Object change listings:
# # #

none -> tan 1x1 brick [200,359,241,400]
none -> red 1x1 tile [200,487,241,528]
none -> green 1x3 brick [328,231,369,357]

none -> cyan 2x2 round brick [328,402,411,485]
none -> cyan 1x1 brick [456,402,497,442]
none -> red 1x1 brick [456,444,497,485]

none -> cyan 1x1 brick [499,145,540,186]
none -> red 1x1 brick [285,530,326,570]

# # #

Work task: Your task is to copy every entry above, exactly as written.

Answer to this exercise:
none -> tan 1x1 brick [200,359,241,400]
none -> red 1x1 tile [200,487,241,528]
none -> green 1x3 brick [328,231,369,357]

none -> cyan 2x2 round brick [328,402,411,485]
none -> cyan 1x1 brick [456,402,497,442]
none -> red 1x1 brick [456,444,497,485]

none -> cyan 1x1 brick [499,145,540,186]
none -> red 1x1 brick [285,530,326,570]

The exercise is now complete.